▶ WORK ORDER:
A faithful transcript of every entry is required; pictures do not belong in it.

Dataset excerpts
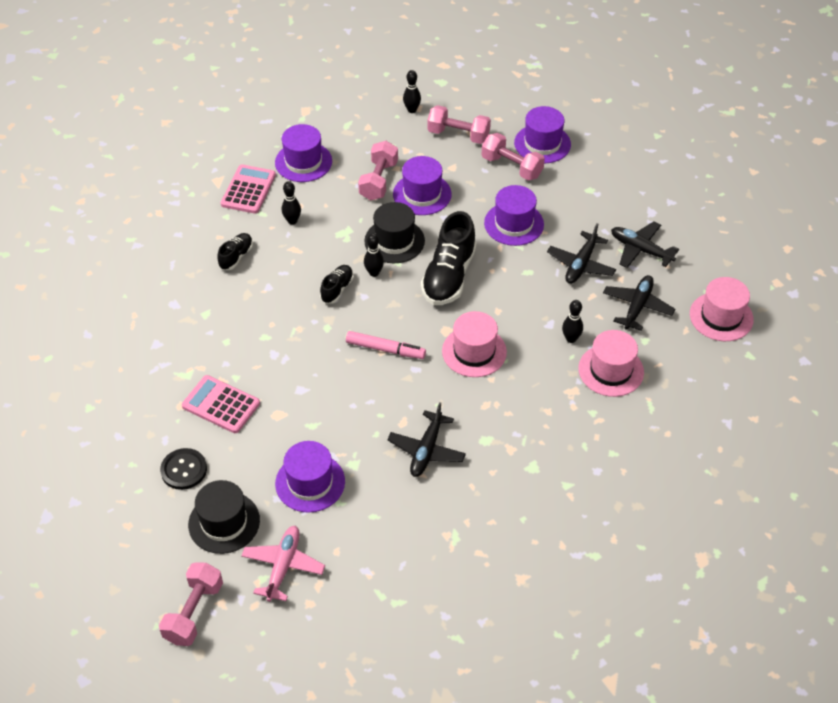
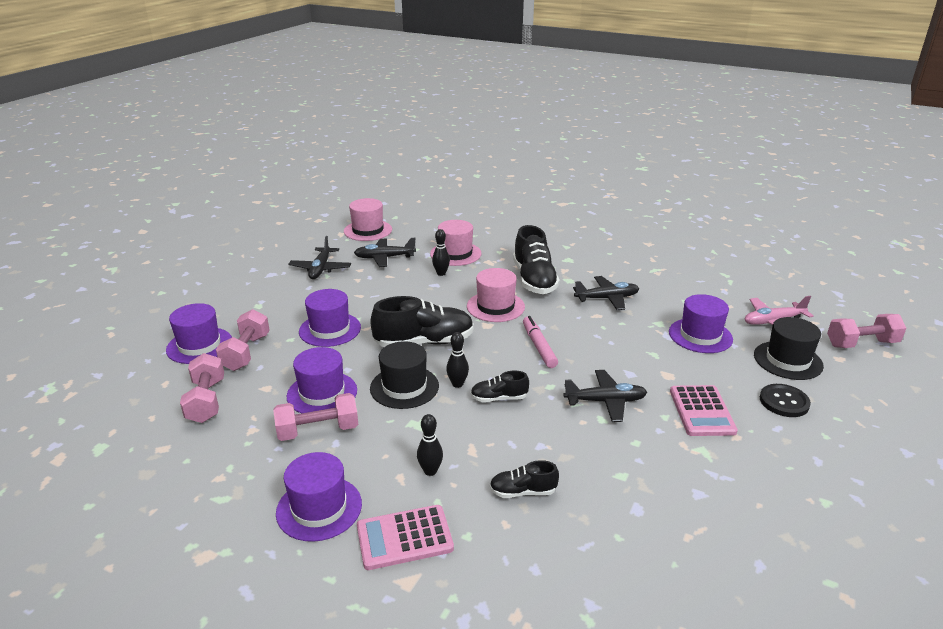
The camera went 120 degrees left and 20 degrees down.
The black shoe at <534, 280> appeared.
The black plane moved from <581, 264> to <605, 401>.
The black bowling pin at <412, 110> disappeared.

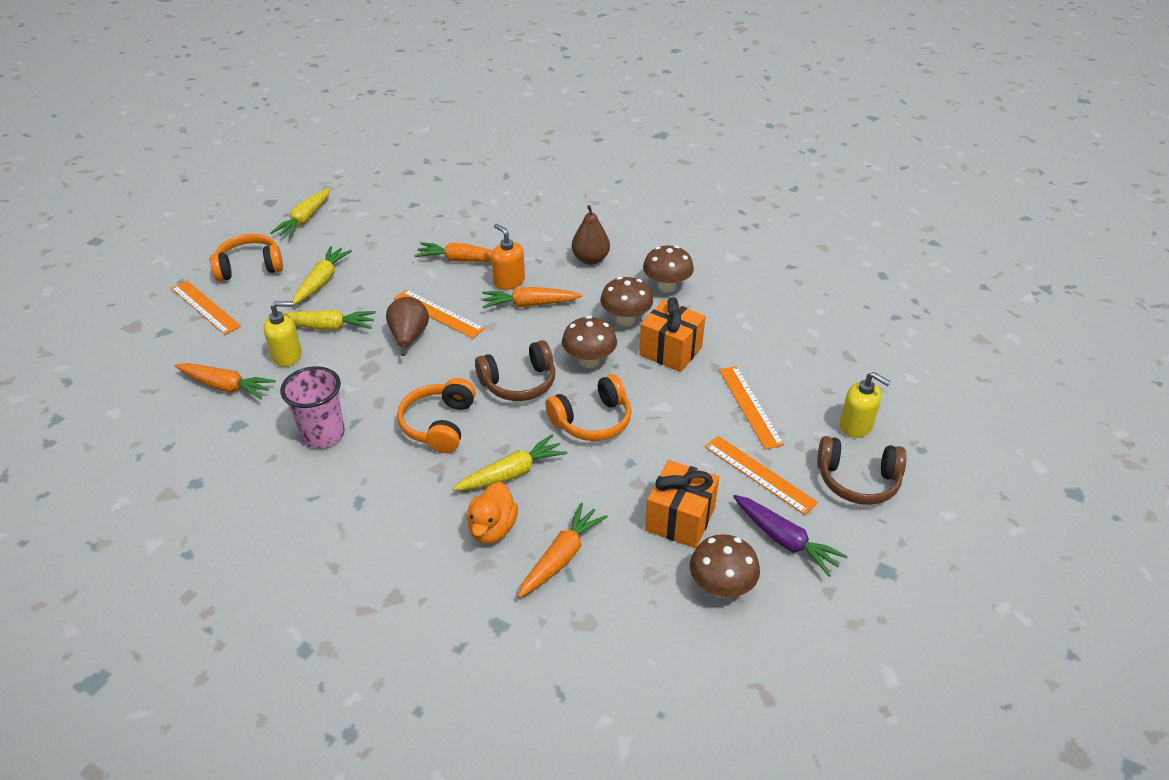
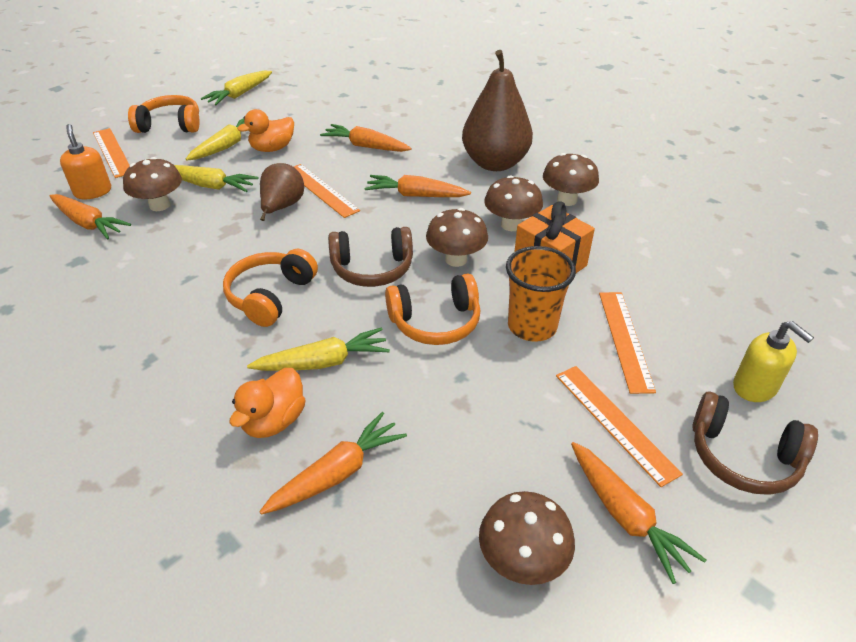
The camera went 15 degrees right and 0 degrees up.
The orange soap dispenser moved from <509, 281> to <93, 192>.
The yellow soap dispenser at <287, 356> was replaced by the brown mushroom at <160, 205>.
The orange duck at <272, 148> appeared.
The brown pear at <590, 259> changed to 1.70 times the size.
The orange cup at <532, 326> appeared.
The purple carrot at <784, 540> became the orange carrot at <624, 515>.
The pink cup at <323, 434> disappeared.
The orange gift at <680, 519> disappeared.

▶ ANSWER AREA:
The camera went 120 degrees left and 20 degrees down.
The black shoe at <534, 280> appeared.
The black plane moved from <581, 264> to <605, 401>.
The black bowling pin at <412, 110> disappeared.

The camera went 15 degrees right and 0 degrees up.
The orange soap dispenser moved from <509, 281> to <93, 192>.
The yellow soap dispenser at <287, 356> was replaced by the brown mushroom at <160, 205>.
The orange duck at <272, 148> appeared.
The brown pear at <590, 259> changed to 1.70 times the size.
The orange cup at <532, 326> appeared.
The purple carrot at <784, 540> became the orange carrot at <624, 515>.
The pink cup at <323, 434> disappeared.
The orange gift at <680, 519> disappeared.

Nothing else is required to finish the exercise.